▶ Information given
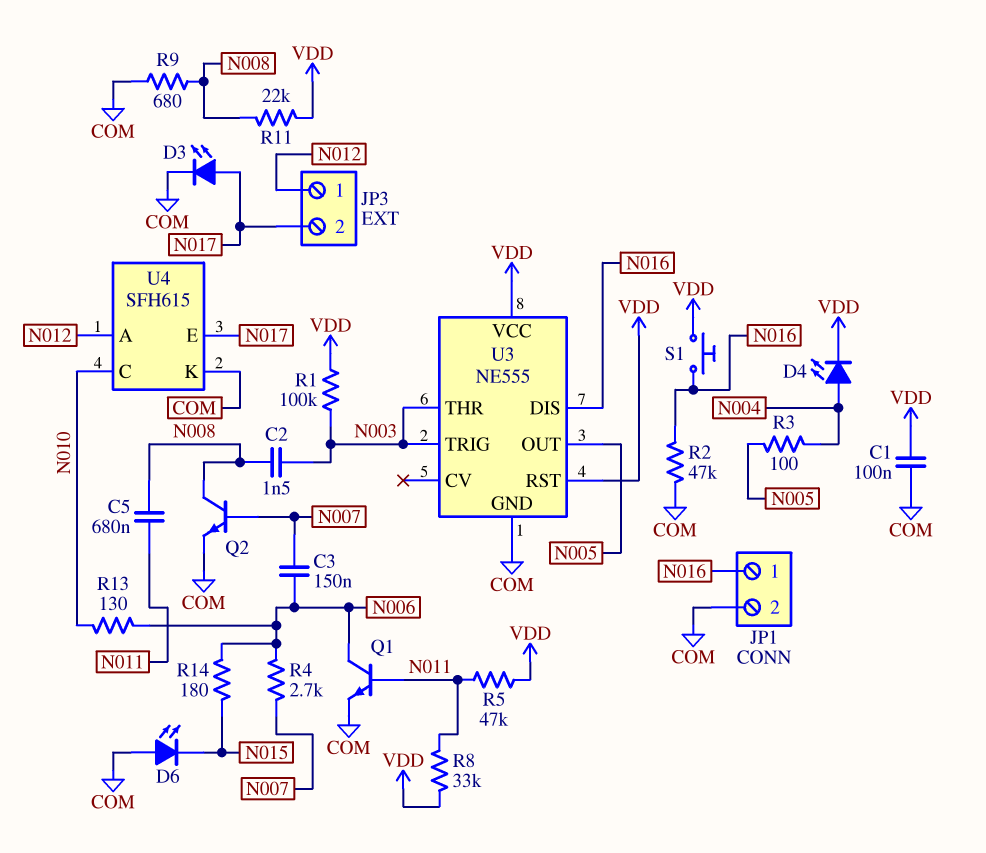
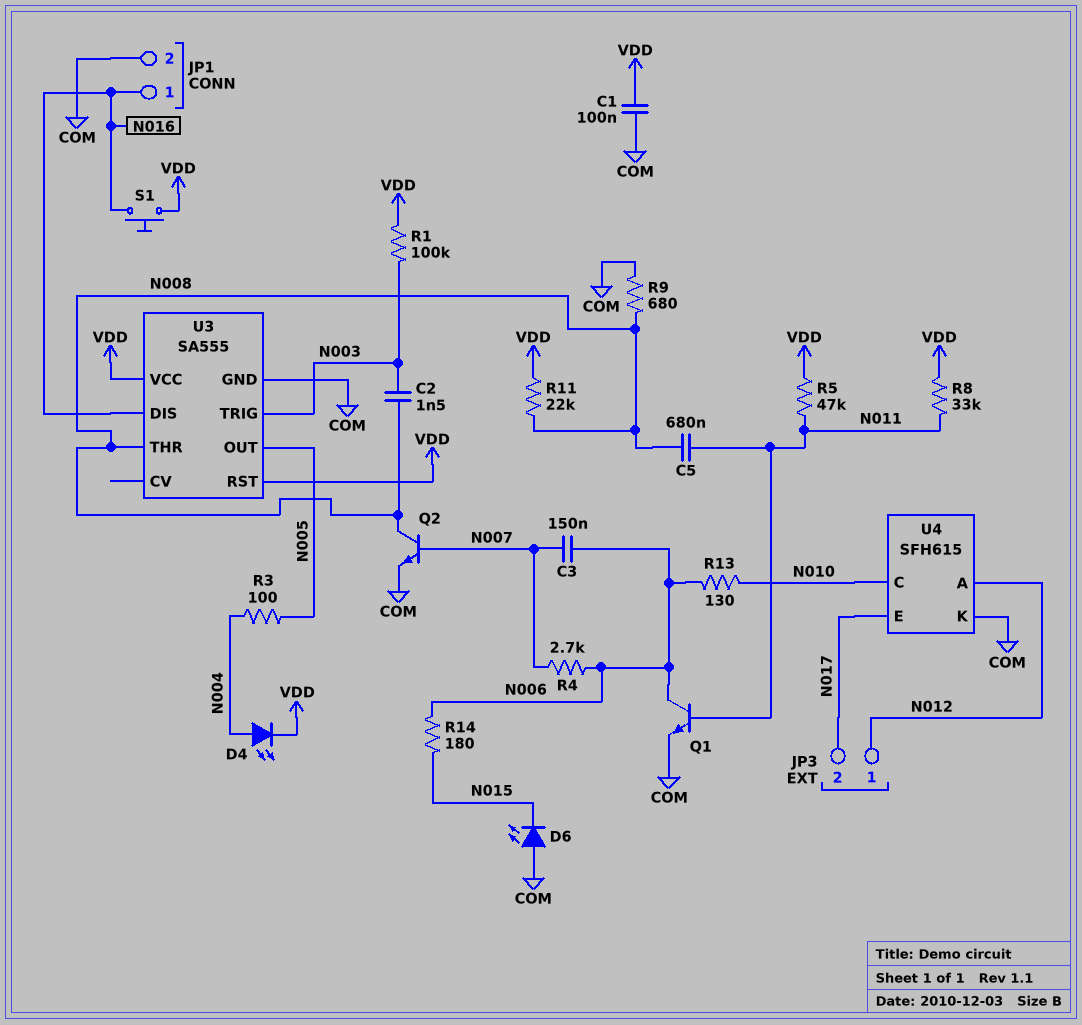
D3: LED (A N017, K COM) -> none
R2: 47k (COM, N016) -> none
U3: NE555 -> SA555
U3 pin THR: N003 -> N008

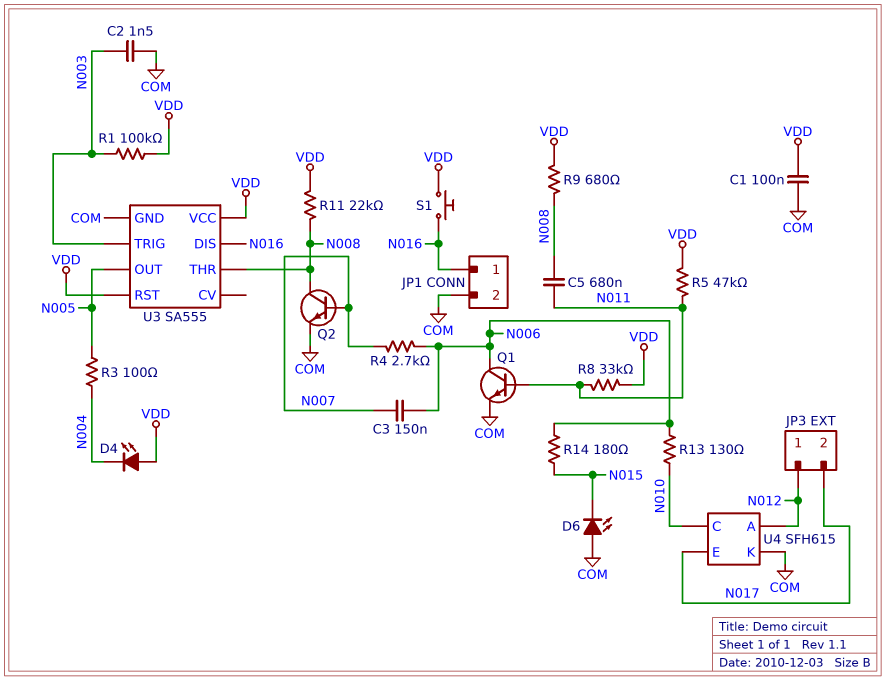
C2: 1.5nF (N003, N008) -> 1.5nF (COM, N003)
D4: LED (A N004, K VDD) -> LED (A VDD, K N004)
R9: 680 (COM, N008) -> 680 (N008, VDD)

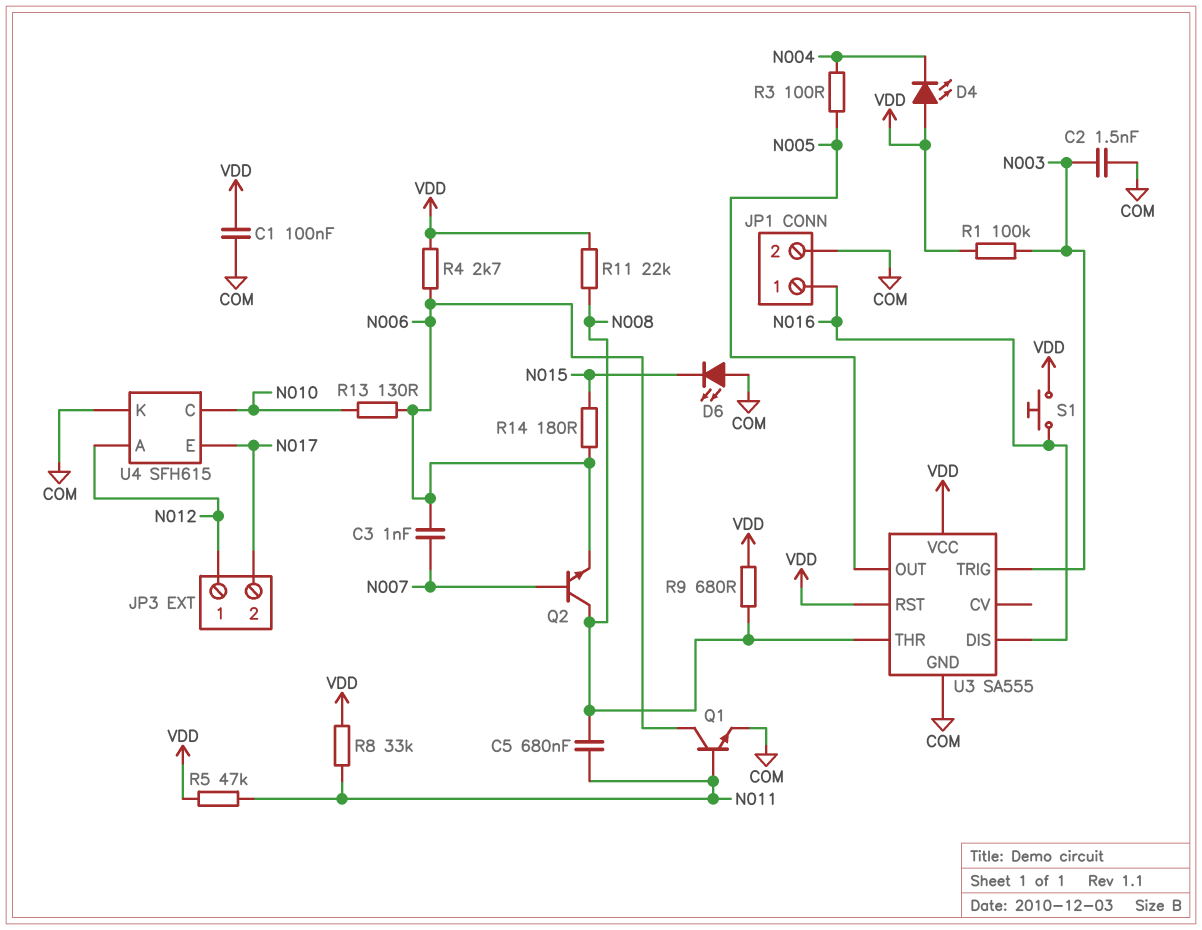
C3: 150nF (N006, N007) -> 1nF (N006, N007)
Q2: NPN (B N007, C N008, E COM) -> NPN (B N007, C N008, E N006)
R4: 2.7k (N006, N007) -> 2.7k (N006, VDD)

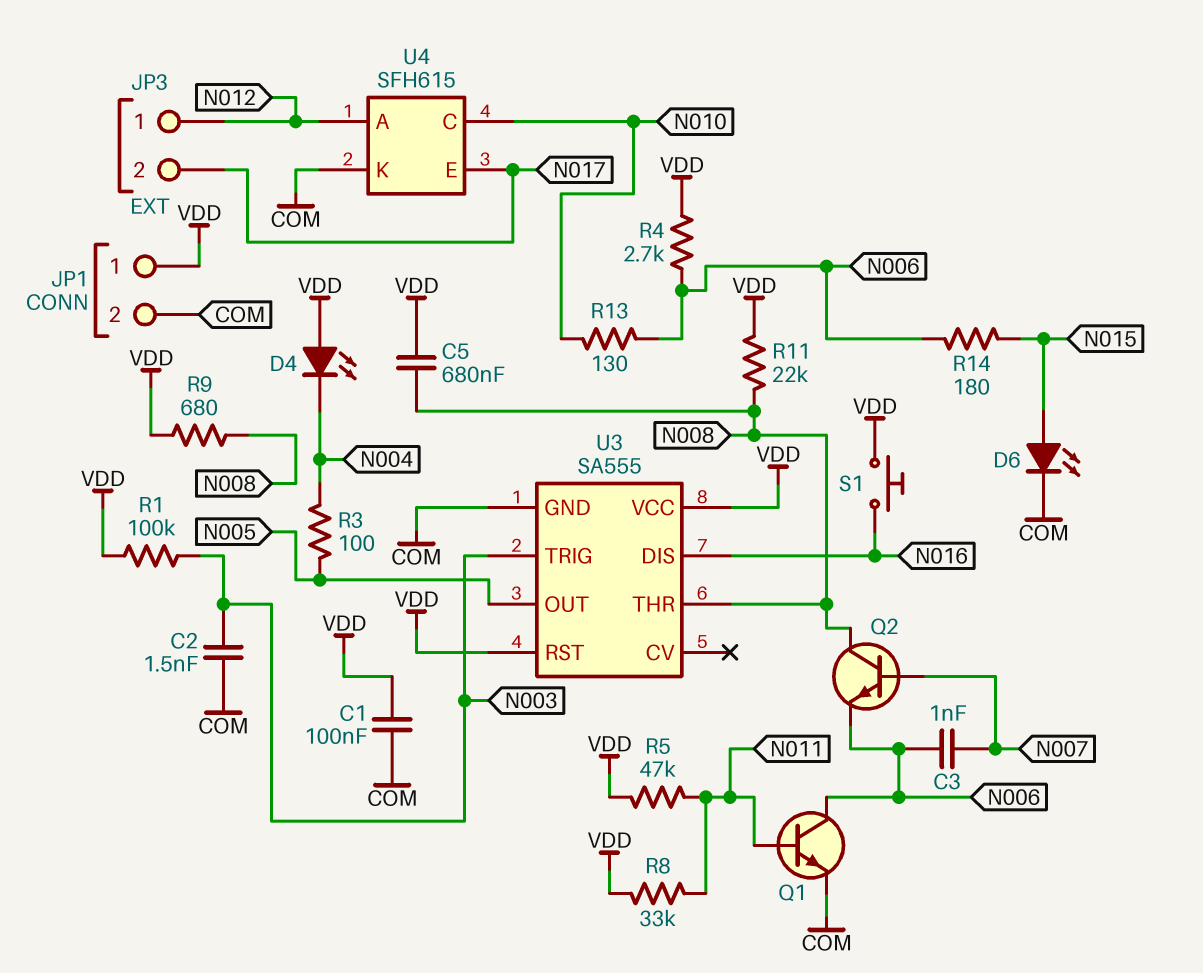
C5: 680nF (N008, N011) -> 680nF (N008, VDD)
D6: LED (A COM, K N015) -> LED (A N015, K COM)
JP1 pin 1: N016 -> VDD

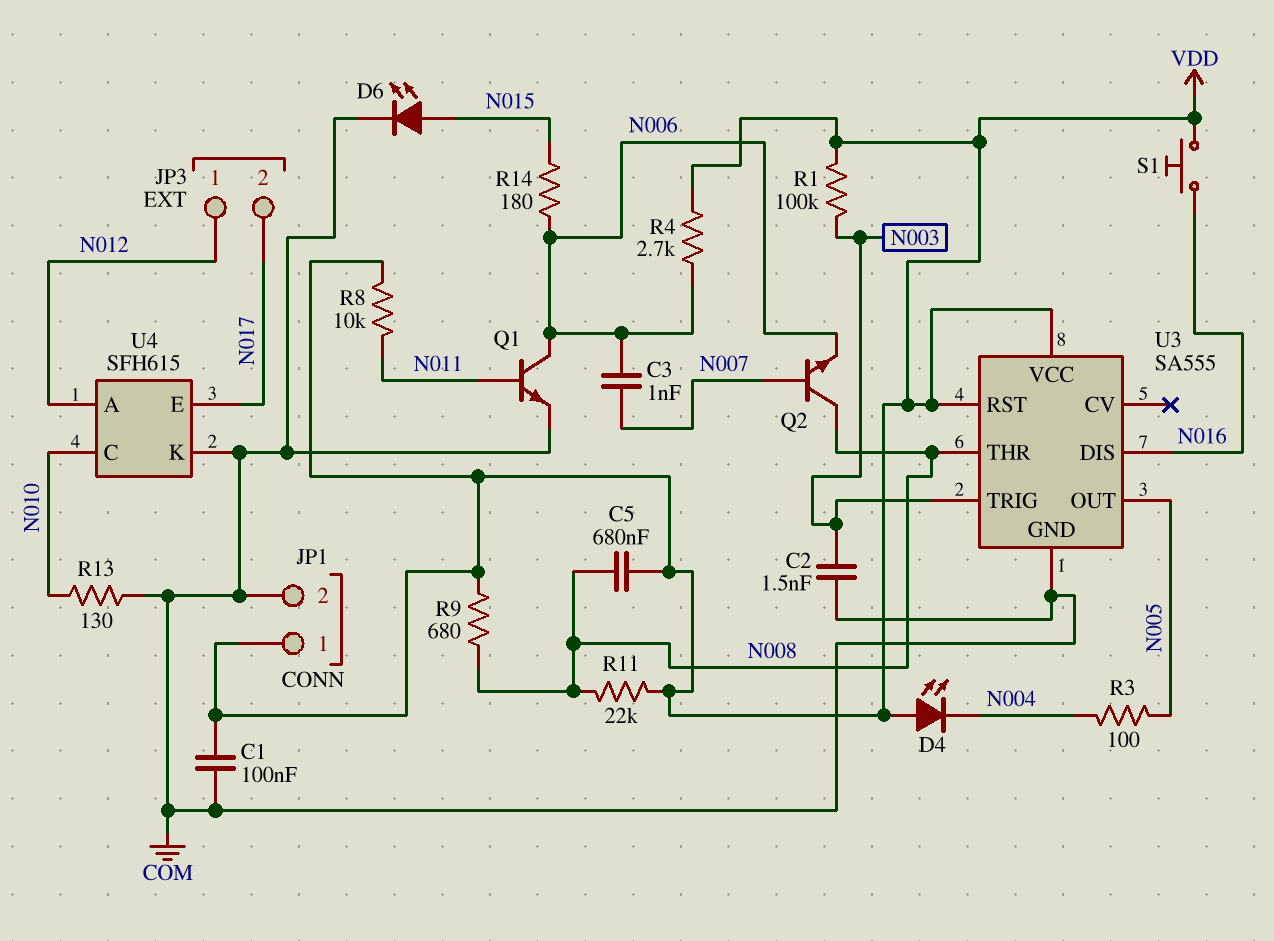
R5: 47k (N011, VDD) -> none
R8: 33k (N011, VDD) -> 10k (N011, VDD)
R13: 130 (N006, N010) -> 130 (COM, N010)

▶ What you will do
Return the listing verbatim, pictures omitted.

▶ Task solution
D3: LED (A N017, K COM) -> none
R2: 47k (COM, N016) -> none
U3: NE555 -> SA555
U3 pin THR: N003 -> N008

C2: 1.5nF (N003, N008) -> 1.5nF (COM, N003)
D4: LED (A N004, K VDD) -> LED (A VDD, K N004)
R9: 680 (COM, N008) -> 680 (N008, VDD)

C3: 150nF (N006, N007) -> 1nF (N006, N007)
Q2: NPN (B N007, C N008, E COM) -> NPN (B N007, C N008, E N006)
R4: 2.7k (N006, N007) -> 2.7k (N006, VDD)

C5: 680nF (N008, N011) -> 680nF (N008, VDD)
D6: LED (A COM, K N015) -> LED (A N015, K COM)
JP1 pin 1: N016 -> VDD

R5: 47k (N011, VDD) -> none
R8: 33k (N011, VDD) -> 10k (N011, VDD)
R13: 130 (N006, N010) -> 130 (COM, N010)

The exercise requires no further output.